Record excerpts:

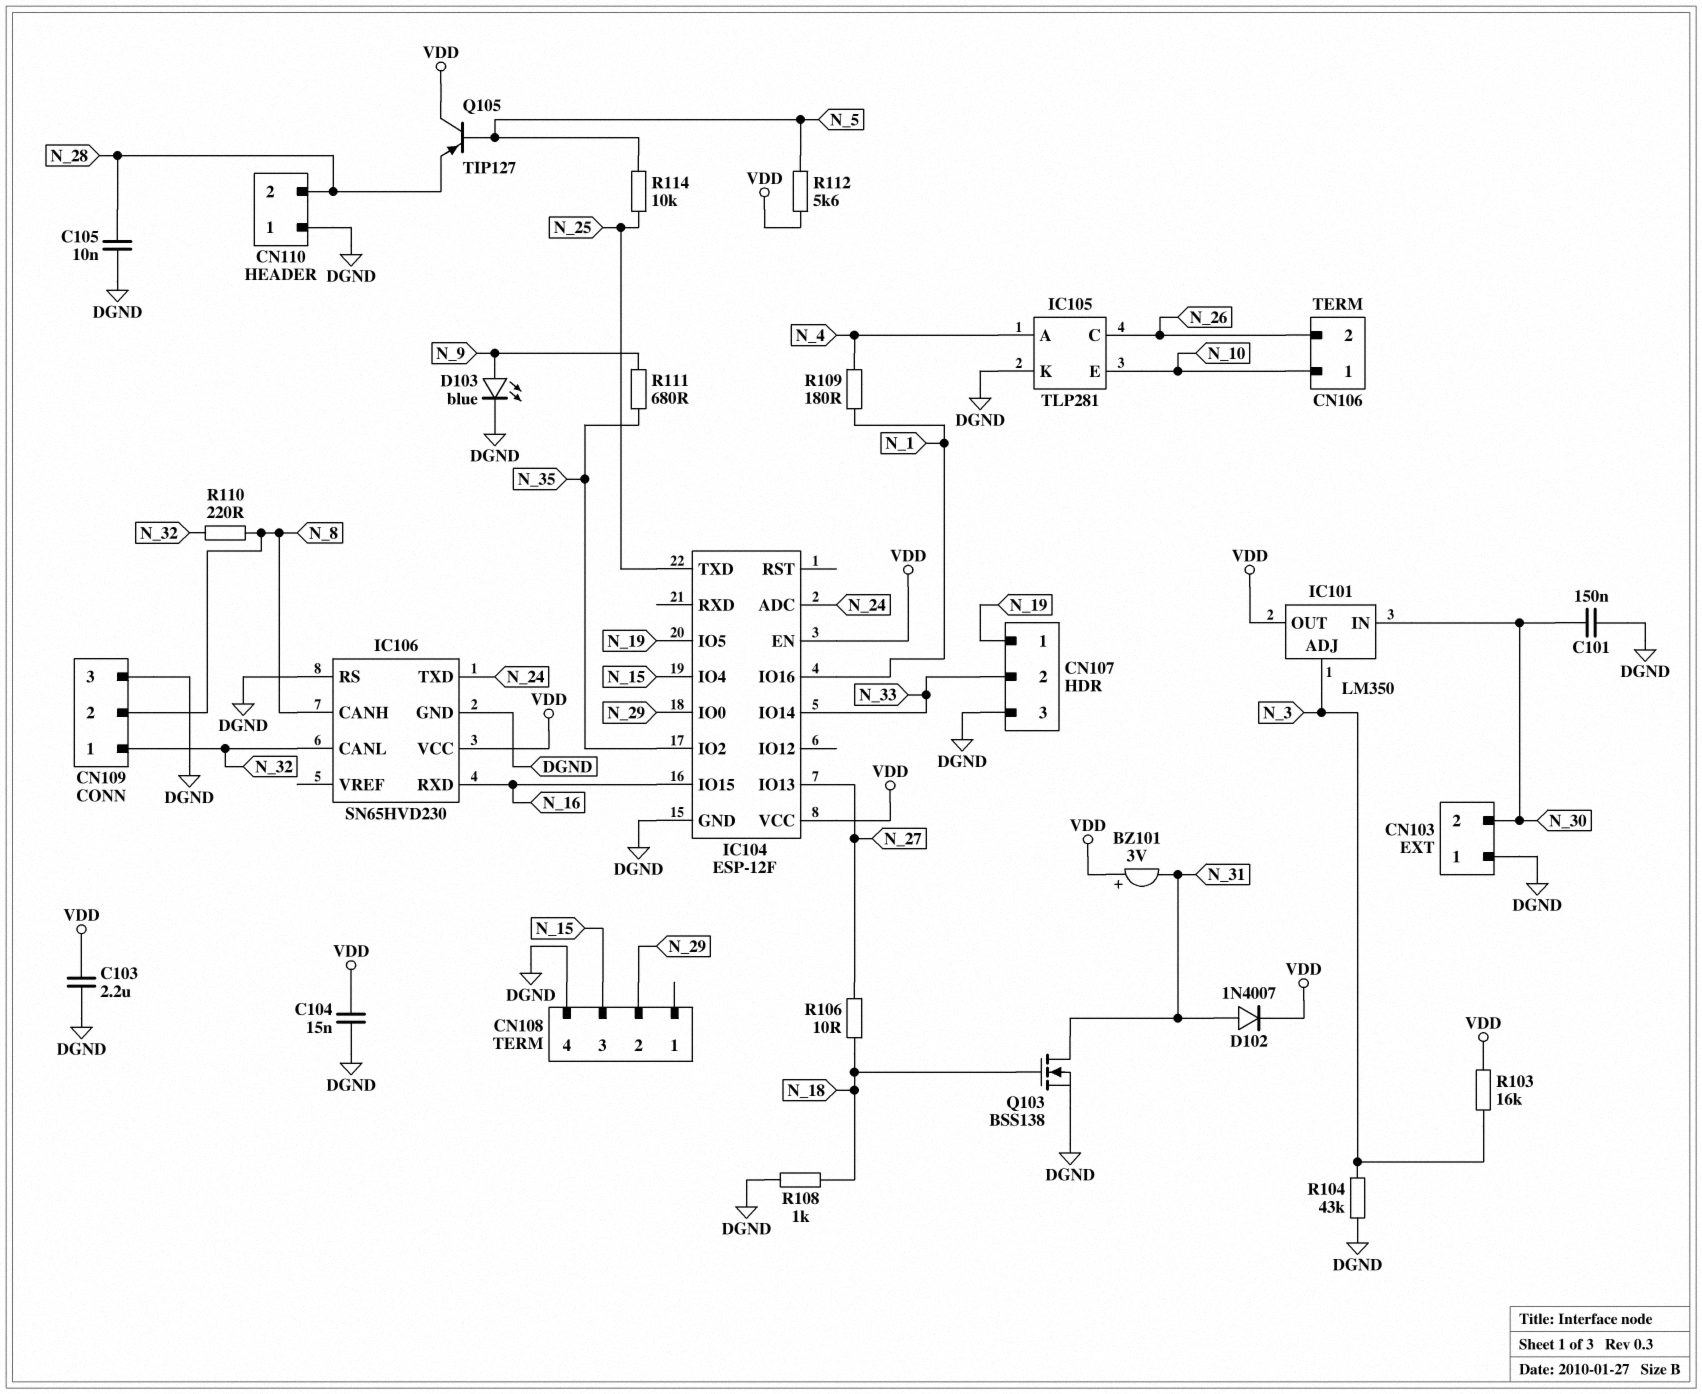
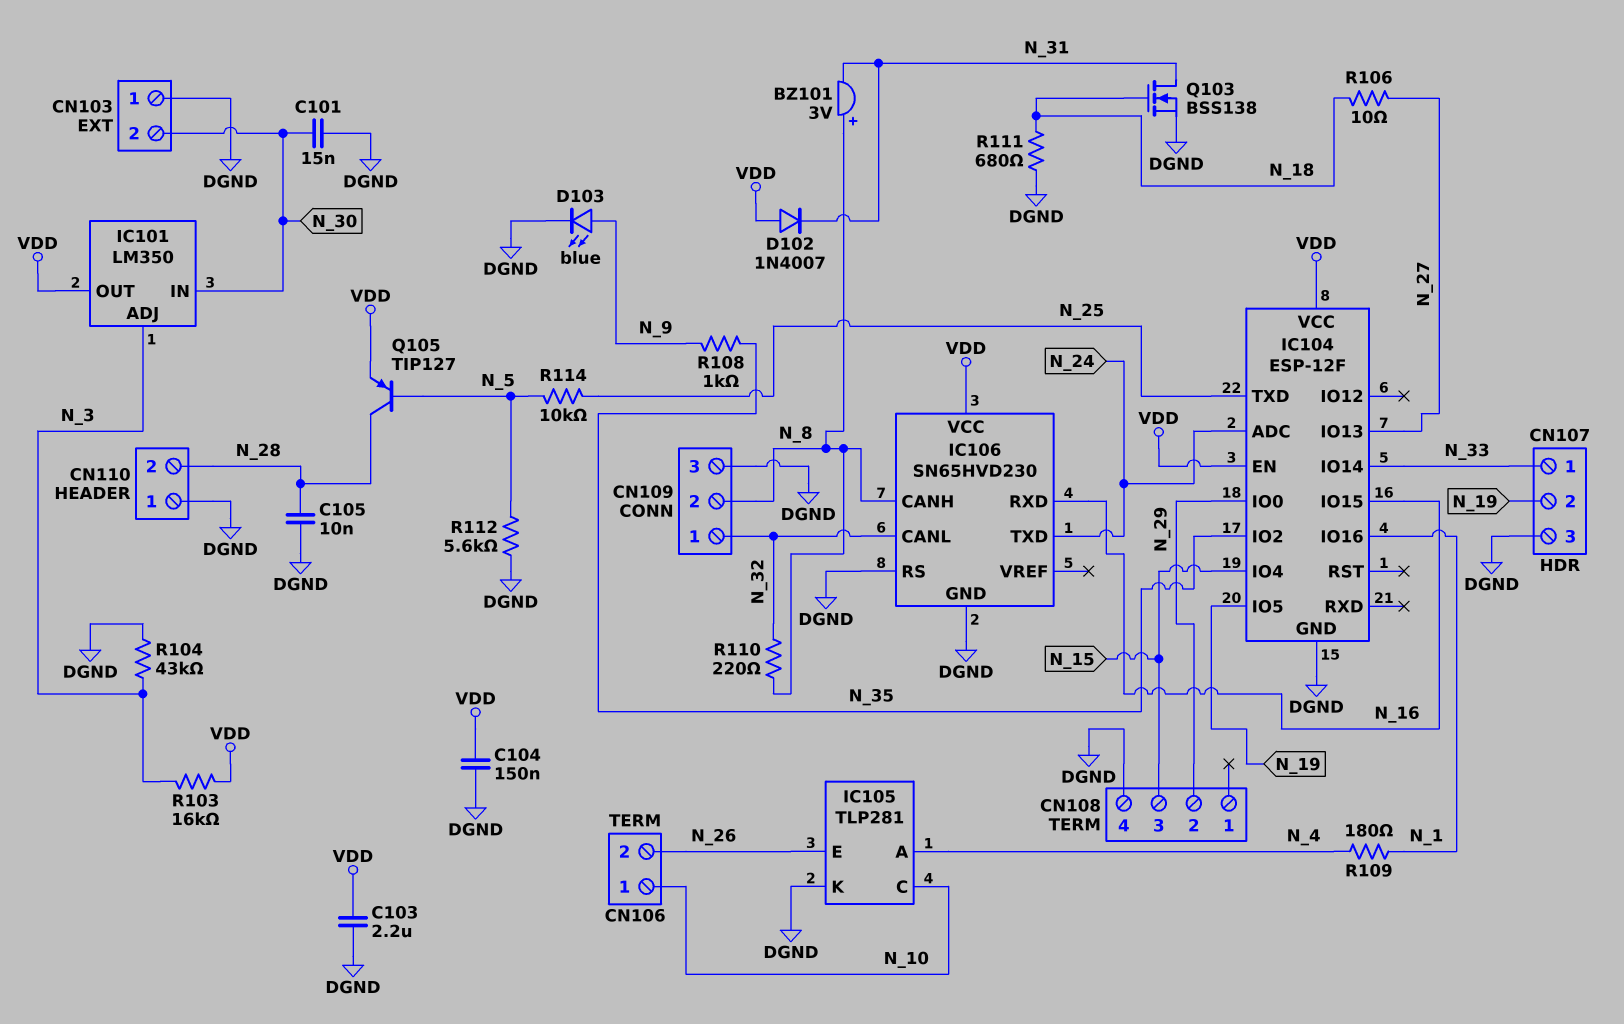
BZ101: buzzer 3V (plus VDD, minus N_31) -> buzzer 3V (plus N_8, minus N_31)
C101: 150nF (DGND, N_30) -> 15nF (DGND, N_30)
C104: 15nF (DGND, VDD) -> 150nF (DGND, VDD)
CN107 pin 1: N_19 -> N_33
CN107 pin 2: N_33 -> N_19
D102: diode 1N4007 (A N_31, K VDD) -> diode 1N4007 (A VDD, K N_31)
IC105 pin C: N_26 -> N_10
IC105 pin E: N_10 -> N_26
Q105: PNP TIP127 (B N_5, C VDD, E N_28) -> PNP TIP127 (B N_5, C N_28, E VDD)
R108: 1k (DGND, N_18) -> 1k (N_9, N_35)
R111: 680 (N_9, N_35) -> 680 (DGND, N_18)
R112: 5.6k (N_5, VDD) -> 5.6k (DGND, N_5)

Exercise aim:
The expected output is exactly the lines of the listing above between the line holding "C104: 15nF (DGND, VDD) -> 150nF (DGND, VDD)" and the line holding "R108: 1k (DGND, N_18) -> 1k (N_9, N_35)", inclusive.

Reply to the exercise:
C104: 15nF (DGND, VDD) -> 150nF (DGND, VDD)
CN107 pin 1: N_19 -> N_33
CN107 pin 2: N_33 -> N_19
D102: diode 1N4007 (A N_31, K VDD) -> diode 1N4007 (A VDD, K N_31)
IC105 pin C: N_26 -> N_10
IC105 pin E: N_10 -> N_26
Q105: PNP TIP127 (B N_5, C VDD, E N_28) -> PNP TIP127 (B N_5, C N_28, E VDD)
R108: 1k (DGND, N_18) -> 1k (N_9, N_35)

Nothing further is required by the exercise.